- [HOW TO COMPLETE THIS TASK]:
Copy out the data line by line exactly, from its start to the line bearing "armchair: (464, 415) -> (386, 261), moved", inclusive.
** Opening INPUT RECORDS block **
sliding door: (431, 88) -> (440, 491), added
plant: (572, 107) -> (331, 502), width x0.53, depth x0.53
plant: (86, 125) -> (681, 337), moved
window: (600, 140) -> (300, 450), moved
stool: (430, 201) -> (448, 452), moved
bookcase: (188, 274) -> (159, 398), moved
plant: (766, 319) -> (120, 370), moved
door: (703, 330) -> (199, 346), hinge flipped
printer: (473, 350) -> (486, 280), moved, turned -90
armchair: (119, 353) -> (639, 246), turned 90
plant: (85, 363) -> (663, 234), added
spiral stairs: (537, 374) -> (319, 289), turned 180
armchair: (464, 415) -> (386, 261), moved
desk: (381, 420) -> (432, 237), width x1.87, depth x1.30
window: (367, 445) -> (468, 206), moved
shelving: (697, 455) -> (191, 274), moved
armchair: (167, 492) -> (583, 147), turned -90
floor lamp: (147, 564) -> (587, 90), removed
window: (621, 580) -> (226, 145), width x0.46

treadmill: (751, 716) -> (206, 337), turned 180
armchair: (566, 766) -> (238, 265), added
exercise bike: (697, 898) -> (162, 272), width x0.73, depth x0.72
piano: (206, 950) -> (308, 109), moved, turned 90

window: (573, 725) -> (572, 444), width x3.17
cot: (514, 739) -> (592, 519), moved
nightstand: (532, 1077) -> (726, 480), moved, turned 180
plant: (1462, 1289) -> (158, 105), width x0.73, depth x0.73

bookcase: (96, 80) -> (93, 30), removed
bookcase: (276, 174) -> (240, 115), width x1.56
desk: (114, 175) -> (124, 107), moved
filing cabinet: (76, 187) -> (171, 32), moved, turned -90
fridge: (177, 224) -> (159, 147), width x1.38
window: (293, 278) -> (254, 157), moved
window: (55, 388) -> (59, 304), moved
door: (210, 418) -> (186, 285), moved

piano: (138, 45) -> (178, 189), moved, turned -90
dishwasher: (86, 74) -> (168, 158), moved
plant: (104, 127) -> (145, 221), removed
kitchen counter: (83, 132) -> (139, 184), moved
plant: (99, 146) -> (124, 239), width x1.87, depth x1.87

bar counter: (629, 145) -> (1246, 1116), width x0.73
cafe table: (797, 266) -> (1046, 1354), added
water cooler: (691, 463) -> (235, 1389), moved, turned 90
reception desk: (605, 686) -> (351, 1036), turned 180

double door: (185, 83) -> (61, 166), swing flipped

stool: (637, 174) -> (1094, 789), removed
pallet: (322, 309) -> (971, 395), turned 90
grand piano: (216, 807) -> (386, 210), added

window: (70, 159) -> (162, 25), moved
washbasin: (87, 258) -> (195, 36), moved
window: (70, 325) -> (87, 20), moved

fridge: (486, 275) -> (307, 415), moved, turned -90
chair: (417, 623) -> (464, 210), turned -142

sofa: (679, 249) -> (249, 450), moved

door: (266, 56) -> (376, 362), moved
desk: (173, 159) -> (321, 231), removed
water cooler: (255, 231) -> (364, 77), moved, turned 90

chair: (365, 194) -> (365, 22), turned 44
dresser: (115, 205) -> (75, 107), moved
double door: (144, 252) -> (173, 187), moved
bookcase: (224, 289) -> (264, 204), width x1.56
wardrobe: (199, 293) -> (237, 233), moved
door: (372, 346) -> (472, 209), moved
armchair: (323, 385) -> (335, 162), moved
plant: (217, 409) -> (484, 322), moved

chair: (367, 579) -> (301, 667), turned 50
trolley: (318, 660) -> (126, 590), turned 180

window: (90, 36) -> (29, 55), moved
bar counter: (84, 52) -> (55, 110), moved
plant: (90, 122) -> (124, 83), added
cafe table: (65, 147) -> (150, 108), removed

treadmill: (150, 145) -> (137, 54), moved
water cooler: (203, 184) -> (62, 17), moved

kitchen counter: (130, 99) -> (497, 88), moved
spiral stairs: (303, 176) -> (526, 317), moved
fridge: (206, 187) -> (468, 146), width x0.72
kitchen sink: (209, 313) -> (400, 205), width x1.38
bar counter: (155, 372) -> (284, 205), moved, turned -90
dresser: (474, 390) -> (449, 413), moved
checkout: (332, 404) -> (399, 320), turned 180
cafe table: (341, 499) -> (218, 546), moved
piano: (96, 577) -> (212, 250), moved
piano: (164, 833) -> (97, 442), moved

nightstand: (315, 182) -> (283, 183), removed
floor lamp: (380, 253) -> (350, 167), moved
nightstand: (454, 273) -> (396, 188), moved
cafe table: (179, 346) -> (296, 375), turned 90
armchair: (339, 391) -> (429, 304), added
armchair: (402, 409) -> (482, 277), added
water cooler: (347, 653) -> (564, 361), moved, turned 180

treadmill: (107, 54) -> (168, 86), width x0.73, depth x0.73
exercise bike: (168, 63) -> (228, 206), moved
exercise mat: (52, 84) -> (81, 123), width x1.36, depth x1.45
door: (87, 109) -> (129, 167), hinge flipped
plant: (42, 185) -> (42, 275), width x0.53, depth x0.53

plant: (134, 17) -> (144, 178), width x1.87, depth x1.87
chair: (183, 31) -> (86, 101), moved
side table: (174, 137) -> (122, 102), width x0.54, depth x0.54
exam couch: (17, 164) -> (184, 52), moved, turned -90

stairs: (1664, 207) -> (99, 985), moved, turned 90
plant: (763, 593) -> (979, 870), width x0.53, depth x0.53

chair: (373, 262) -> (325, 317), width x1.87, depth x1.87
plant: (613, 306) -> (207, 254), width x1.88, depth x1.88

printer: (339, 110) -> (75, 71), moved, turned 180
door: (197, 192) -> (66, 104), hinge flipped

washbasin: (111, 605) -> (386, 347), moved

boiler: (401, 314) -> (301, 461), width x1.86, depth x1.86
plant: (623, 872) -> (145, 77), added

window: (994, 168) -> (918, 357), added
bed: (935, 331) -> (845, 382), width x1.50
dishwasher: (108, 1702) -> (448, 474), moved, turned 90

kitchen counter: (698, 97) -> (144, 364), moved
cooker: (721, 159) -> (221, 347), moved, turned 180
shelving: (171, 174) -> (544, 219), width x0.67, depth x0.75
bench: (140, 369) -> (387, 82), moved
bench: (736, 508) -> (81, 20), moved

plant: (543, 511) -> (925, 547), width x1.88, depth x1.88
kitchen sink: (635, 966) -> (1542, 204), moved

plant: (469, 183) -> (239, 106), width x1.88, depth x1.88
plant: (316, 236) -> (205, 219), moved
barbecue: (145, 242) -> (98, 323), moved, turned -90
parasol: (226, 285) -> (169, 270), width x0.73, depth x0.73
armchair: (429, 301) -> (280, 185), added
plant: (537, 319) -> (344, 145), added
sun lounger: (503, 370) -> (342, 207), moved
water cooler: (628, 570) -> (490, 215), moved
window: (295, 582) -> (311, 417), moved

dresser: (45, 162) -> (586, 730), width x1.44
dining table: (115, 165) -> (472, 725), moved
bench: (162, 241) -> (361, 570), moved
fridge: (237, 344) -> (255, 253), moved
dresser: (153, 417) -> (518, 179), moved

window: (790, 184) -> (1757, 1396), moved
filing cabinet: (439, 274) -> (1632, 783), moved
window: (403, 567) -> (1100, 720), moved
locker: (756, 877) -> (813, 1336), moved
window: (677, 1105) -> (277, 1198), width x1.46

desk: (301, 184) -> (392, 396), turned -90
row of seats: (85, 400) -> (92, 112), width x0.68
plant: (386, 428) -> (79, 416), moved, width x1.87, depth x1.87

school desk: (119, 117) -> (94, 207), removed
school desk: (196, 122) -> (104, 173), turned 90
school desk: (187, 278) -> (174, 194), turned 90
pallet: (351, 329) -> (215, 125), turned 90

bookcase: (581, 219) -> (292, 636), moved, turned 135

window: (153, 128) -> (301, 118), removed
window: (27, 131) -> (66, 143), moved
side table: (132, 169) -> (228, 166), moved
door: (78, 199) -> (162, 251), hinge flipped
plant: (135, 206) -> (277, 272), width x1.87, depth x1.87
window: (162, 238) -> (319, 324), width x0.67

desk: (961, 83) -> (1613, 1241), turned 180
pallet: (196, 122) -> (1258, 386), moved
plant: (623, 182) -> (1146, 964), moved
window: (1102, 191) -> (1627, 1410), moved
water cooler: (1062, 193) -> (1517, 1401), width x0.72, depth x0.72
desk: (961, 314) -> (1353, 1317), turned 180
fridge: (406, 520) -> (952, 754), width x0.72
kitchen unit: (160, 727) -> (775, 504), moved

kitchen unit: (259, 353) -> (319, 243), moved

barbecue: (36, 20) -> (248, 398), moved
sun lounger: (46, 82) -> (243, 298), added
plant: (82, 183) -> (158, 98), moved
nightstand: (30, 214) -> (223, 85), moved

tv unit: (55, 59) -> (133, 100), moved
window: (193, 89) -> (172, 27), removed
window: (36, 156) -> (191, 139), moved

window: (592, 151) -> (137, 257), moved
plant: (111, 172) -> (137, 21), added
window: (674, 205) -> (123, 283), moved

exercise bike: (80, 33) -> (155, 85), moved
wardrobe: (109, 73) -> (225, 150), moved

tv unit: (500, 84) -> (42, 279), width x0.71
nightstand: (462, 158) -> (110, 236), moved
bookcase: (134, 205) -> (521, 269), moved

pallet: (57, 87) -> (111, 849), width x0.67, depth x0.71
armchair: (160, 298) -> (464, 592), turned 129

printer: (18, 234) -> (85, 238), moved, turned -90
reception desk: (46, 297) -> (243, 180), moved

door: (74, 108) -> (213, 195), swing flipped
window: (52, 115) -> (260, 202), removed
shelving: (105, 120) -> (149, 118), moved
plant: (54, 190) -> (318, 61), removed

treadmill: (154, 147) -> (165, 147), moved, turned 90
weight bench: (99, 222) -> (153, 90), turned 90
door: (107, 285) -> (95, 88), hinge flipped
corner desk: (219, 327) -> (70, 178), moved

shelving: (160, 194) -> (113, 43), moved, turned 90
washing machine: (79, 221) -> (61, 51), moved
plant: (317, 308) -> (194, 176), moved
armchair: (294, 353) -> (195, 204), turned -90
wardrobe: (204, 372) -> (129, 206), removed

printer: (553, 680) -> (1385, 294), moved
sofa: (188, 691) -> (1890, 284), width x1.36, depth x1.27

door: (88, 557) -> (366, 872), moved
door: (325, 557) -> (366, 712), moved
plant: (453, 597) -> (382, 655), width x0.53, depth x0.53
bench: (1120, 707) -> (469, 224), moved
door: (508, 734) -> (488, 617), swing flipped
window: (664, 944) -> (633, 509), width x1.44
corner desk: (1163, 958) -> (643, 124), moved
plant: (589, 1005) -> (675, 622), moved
** Closing INPUT RECORDS block **
- [RESPONSE BOX]:
sliding door: (431, 88) -> (440, 491), added
plant: (572, 107) -> (331, 502), width x0.53, depth x0.53
plant: (86, 125) -> (681, 337), moved
window: (600, 140) -> (300, 450), moved
stool: (430, 201) -> (448, 452), moved
bookcase: (188, 274) -> (159, 398), moved
plant: (766, 319) -> (120, 370), moved
door: (703, 330) -> (199, 346), hinge flipped
printer: (473, 350) -> (486, 280), moved, turned -90
armchair: (119, 353) -> (639, 246), turned 90
plant: (85, 363) -> (663, 234), added
spiral stairs: (537, 374) -> (319, 289), turned 180
armchair: (464, 415) -> (386, 261), moved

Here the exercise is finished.